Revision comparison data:

►

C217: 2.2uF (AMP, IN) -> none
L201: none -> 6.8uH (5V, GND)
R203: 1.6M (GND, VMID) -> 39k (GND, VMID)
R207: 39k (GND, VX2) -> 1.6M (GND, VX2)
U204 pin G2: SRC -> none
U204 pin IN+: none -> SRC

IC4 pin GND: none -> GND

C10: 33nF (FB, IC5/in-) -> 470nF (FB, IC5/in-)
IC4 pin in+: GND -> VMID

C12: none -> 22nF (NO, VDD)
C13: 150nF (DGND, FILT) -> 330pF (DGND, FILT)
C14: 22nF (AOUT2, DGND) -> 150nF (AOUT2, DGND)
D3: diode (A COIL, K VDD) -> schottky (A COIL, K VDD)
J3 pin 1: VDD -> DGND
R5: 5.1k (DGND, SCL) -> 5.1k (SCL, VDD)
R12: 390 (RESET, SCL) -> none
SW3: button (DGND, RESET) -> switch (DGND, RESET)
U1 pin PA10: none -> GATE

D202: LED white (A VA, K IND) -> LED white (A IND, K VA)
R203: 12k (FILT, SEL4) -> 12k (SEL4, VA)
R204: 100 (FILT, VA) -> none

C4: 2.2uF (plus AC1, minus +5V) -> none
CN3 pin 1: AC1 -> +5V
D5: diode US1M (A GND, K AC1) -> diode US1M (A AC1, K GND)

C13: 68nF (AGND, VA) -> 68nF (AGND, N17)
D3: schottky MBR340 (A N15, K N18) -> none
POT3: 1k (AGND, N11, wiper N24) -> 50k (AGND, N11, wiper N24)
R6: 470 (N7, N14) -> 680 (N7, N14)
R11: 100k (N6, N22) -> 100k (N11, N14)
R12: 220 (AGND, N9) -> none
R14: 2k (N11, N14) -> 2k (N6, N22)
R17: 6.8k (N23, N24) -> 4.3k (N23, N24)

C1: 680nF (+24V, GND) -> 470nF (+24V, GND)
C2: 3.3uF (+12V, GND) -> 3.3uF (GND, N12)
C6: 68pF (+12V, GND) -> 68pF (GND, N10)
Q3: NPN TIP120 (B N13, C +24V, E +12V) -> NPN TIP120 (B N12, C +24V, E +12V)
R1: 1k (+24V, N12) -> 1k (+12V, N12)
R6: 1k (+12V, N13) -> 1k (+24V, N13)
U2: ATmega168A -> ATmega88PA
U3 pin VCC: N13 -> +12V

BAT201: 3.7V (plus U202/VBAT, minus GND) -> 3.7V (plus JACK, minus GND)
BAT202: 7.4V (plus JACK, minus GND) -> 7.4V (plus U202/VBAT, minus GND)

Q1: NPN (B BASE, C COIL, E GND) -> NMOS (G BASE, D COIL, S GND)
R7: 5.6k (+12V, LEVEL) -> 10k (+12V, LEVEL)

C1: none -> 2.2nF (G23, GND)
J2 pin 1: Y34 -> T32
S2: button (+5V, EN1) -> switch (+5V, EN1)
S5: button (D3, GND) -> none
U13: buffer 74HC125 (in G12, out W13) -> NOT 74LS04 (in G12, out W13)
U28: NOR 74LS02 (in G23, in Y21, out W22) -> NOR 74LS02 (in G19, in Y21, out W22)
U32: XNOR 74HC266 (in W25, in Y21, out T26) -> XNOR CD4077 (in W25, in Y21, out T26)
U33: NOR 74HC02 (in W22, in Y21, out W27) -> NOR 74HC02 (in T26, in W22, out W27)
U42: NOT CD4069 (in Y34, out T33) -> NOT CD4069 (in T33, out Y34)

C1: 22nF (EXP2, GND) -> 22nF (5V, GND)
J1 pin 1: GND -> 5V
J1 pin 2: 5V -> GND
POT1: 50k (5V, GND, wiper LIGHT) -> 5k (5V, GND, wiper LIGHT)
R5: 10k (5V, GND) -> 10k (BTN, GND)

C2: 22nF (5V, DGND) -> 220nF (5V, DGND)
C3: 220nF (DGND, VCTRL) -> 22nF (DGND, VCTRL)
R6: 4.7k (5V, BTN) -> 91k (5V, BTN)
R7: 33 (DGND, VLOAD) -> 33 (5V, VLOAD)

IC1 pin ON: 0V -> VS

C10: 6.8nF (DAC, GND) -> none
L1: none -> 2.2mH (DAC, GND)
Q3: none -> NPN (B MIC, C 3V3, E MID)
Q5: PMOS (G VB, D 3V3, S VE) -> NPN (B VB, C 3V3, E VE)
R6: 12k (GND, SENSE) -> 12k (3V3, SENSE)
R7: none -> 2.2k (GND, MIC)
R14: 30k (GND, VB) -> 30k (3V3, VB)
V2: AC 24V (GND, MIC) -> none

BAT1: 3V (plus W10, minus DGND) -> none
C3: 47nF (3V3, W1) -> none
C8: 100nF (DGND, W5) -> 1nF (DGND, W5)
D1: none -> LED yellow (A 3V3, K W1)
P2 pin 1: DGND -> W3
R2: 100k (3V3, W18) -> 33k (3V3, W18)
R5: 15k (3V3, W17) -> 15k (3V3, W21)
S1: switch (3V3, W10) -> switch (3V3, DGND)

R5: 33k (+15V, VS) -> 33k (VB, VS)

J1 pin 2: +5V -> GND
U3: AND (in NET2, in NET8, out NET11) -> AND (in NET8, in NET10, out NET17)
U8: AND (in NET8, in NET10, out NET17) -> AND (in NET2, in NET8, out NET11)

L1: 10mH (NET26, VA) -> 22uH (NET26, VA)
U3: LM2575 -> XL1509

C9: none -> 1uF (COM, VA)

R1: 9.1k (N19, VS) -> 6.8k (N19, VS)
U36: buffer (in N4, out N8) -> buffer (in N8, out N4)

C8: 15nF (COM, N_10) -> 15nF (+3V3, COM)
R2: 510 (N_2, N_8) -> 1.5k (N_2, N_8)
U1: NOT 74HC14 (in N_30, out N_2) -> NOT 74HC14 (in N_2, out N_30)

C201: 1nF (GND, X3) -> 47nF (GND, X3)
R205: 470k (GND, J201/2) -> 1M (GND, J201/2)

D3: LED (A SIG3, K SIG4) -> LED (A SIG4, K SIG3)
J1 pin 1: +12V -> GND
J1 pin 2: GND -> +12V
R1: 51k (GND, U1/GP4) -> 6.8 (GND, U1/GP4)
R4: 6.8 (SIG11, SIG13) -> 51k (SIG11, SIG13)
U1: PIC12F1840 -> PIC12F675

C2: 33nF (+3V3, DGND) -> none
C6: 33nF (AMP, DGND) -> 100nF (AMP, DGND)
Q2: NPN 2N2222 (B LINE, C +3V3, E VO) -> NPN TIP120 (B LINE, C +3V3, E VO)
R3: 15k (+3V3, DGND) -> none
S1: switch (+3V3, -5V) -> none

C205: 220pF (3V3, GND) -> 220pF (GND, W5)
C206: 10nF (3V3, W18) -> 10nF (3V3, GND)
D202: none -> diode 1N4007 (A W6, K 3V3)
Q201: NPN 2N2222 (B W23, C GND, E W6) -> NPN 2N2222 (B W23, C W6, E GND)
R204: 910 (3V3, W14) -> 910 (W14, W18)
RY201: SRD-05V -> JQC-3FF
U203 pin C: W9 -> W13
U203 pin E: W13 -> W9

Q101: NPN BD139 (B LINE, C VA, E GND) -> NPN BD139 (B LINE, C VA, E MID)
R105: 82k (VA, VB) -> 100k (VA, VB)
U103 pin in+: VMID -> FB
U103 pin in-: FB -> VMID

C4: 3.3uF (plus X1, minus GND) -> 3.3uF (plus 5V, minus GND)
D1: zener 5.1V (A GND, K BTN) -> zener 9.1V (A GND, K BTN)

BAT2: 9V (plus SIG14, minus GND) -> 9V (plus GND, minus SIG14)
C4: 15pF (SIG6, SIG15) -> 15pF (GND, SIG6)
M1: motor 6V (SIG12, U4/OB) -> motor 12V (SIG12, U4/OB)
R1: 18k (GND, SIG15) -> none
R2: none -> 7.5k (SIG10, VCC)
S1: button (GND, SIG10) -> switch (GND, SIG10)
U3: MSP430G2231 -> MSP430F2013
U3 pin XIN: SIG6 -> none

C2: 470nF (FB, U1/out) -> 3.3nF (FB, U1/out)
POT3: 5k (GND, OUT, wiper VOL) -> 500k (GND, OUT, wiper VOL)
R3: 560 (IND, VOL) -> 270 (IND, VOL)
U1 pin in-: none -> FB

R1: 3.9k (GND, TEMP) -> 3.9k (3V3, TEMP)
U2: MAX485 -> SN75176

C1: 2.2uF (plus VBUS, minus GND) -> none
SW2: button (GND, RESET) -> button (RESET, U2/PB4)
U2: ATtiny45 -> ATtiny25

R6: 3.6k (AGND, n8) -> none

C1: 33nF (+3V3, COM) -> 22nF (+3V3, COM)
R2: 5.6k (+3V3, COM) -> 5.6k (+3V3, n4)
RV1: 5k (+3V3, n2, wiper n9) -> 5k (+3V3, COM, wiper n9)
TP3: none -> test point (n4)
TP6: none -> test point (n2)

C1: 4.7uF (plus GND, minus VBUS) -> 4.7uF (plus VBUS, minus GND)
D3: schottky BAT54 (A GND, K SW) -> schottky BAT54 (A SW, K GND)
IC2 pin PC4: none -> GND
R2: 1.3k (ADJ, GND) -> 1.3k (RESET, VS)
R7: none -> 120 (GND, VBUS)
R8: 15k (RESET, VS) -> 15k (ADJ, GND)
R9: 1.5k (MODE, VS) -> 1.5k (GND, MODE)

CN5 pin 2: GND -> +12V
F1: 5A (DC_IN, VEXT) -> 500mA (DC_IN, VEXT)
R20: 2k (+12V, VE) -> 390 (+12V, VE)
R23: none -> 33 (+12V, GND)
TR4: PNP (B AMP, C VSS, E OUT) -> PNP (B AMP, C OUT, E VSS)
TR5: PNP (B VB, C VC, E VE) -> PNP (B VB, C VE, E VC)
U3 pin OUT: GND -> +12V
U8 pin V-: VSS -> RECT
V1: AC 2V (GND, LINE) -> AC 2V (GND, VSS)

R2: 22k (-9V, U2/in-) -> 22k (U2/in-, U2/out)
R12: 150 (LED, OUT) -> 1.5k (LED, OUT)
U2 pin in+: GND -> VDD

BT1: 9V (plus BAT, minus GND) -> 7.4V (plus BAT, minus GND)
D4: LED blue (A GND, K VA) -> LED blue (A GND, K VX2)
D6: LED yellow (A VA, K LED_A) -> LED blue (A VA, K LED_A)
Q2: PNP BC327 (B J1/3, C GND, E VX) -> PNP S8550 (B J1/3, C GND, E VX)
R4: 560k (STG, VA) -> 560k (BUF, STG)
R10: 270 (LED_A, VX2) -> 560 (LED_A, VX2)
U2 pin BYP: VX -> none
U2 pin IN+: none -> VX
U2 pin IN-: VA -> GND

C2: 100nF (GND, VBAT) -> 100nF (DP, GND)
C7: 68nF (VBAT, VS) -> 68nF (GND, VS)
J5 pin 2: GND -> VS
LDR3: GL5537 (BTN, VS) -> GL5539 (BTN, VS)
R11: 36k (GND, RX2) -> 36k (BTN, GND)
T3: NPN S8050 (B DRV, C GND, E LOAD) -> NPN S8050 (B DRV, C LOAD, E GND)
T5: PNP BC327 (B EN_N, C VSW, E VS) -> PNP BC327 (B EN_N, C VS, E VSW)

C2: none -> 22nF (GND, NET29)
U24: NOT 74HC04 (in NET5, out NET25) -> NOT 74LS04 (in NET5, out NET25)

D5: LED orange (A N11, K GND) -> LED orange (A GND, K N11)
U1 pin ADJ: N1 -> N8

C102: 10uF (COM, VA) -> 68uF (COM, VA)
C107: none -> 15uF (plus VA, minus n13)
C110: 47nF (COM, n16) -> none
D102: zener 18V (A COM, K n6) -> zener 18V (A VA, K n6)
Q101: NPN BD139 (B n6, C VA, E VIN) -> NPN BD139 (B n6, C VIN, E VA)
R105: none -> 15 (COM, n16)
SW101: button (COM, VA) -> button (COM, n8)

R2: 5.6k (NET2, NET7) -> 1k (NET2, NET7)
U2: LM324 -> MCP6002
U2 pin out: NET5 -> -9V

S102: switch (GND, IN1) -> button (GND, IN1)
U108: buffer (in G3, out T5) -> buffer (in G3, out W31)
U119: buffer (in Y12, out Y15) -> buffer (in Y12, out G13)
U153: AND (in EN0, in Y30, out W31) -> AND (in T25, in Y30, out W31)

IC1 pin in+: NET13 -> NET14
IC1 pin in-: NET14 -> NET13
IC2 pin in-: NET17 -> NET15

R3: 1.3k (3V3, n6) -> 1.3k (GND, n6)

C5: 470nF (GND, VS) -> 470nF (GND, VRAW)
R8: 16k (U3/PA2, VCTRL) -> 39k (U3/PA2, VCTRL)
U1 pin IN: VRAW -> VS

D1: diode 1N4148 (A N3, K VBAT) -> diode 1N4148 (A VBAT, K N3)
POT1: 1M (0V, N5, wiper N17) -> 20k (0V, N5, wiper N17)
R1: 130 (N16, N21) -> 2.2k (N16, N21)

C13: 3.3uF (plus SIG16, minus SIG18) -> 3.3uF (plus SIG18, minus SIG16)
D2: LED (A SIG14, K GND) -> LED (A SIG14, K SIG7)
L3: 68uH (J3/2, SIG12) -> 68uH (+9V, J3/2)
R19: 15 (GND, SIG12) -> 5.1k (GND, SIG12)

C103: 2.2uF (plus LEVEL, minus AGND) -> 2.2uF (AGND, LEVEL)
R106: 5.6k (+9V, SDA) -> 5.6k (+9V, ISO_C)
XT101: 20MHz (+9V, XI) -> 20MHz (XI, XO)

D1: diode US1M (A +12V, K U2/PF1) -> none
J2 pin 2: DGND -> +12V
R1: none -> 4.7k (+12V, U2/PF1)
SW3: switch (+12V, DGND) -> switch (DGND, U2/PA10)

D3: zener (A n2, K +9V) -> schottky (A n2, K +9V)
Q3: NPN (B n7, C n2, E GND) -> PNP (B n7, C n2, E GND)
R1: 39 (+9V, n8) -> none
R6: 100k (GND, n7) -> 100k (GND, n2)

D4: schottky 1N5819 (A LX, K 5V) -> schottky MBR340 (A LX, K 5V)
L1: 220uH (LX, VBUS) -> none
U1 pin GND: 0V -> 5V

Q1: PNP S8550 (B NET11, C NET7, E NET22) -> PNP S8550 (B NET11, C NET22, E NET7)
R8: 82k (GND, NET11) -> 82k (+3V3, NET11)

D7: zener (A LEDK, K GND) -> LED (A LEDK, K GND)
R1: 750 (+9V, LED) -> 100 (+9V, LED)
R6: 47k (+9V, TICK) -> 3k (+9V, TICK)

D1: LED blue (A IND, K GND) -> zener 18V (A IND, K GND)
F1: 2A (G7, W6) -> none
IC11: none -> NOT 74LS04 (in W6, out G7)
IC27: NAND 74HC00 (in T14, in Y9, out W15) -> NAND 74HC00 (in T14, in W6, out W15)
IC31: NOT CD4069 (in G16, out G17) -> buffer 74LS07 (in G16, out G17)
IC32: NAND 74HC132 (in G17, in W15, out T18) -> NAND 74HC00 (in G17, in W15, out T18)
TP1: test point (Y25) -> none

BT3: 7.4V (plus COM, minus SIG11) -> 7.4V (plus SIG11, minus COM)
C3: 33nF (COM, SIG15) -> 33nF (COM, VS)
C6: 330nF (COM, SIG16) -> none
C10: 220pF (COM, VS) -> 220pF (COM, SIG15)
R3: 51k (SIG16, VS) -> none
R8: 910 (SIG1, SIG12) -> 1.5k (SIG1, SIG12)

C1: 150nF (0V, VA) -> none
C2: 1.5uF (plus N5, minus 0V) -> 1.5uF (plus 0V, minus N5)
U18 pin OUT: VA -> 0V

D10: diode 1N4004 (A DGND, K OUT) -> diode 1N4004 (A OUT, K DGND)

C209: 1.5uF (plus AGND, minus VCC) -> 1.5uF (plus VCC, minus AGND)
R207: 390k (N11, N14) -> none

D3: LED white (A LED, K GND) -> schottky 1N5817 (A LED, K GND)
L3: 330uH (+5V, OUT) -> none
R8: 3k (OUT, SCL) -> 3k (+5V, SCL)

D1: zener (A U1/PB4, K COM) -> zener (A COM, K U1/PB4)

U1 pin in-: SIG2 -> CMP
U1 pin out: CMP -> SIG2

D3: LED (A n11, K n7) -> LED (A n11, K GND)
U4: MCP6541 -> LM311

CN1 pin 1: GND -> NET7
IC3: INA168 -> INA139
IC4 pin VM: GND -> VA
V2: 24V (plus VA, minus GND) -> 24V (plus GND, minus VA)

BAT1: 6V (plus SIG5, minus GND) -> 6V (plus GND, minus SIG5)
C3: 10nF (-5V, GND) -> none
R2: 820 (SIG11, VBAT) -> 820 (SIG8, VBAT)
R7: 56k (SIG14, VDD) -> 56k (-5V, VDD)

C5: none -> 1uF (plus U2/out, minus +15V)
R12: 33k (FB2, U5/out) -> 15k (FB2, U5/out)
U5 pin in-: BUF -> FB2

◄

What the exercise asks: Begin at the line that has "IC1 pin in-: NET14 -> NET13" in the entries above; stop after the line that has "C1: 150nF (0V, VA) -> none". Transcribe exactly those lines and no others.

Your solution:
IC1 pin in-: NET14 -> NET13
IC2 pin in-: NET17 -> NET15

R3: 1.3k (3V3, n6) -> 1.3k (GND, n6)

C5: 470nF (GND, VS) -> 470nF (GND, VRAW)
R8: 16k (U3/PA2, VCTRL) -> 39k (U3/PA2, VCTRL)
U1 pin IN: VRAW -> VS

D1: diode 1N4148 (A N3, K VBAT) -> diode 1N4148 (A VBAT, K N3)
POT1: 1M (0V, N5, wiper N17) -> 20k (0V, N5, wiper N17)
R1: 130 (N16, N21) -> 2.2k (N16, N21)

C13: 3.3uF (plus SIG16, minus SIG18) -> 3.3uF (plus SIG18, minus SIG16)
D2: LED (A SIG14, K GND) -> LED (A SIG14, K SIG7)
L3: 68uH (J3/2, SIG12) -> 68uH (+9V, J3/2)
R19: 15 (GND, SIG12) -> 5.1k (GND, SIG12)

C103: 2.2uF (plus LEVEL, minus AGND) -> 2.2uF (AGND, LEVEL)
R106: 5.6k (+9V, SDA) -> 5.6k (+9V, ISO_C)
XT101: 20MHz (+9V, XI) -> 20MHz (XI, XO)

D1: diode US1M (A +12V, K U2/PF1) -> none
J2 pin 2: DGND -> +12V
R1: none -> 4.7k (+12V, U2/PF1)
SW3: switch (+12V, DGND) -> switch (DGND, U2/PA10)

D3: zener (A n2, K +9V) -> schottky (A n2, K +9V)
Q3: NPN (B n7, C n2, E GND) -> PNP (B n7, C n2, E GND)
R1: 39 (+9V, n8) -> none
R6: 100k (GND, n7) -> 100k (GND, n2)

D4: schottky 1N5819 (A LX, K 5V) -> schottky MBR340 (A LX, K 5V)
L1: 220uH (LX, VBUS) -> none
U1 pin GND: 0V -> 5V

Q1: PNP S8550 (B NET11, C NET7, E NET22) -> PNP S8550 (B NET11, C NET22, E NET7)
R8: 82k (GND, NET11) -> 82k (+3V3, NET11)

D7: zener (A LEDK, K GND) -> LED (A LEDK, K GND)
R1: 750 (+9V, LED) -> 100 (+9V, LED)
R6: 47k (+9V, TICK) -> 3k (+9V, TICK)

D1: LED blue (A IND, K GND) -> zener 18V (A IND, K GND)
F1: 2A (G7, W6) -> none
IC11: none -> NOT 74LS04 (in W6, out G7)
IC27: NAND 74HC00 (in T14, in Y9, out W15) -> NAND 74HC00 (in T14, in W6, out W15)
IC31: NOT CD4069 (in G16, out G17) -> buffer 74LS07 (in G16, out G17)
IC32: NAND 74HC132 (in G17, in W15, out T18) -> NAND 74HC00 (in G17, in W15, out T18)
TP1: test point (Y25) -> none

BT3: 7.4V (plus COM, minus SIG11) -> 7.4V (plus SIG11, minus COM)
C3: 33nF (COM, SIG15) -> 33nF (COM, VS)
C6: 330nF (COM, SIG16) -> none
C10: 220pF (COM, VS) -> 220pF (COM, SIG15)
R3: 51k (SIG16, VS) -> none
R8: 910 (SIG1, SIG12) -> 1.5k (SIG1, SIG12)

C1: 150nF (0V, VA) -> none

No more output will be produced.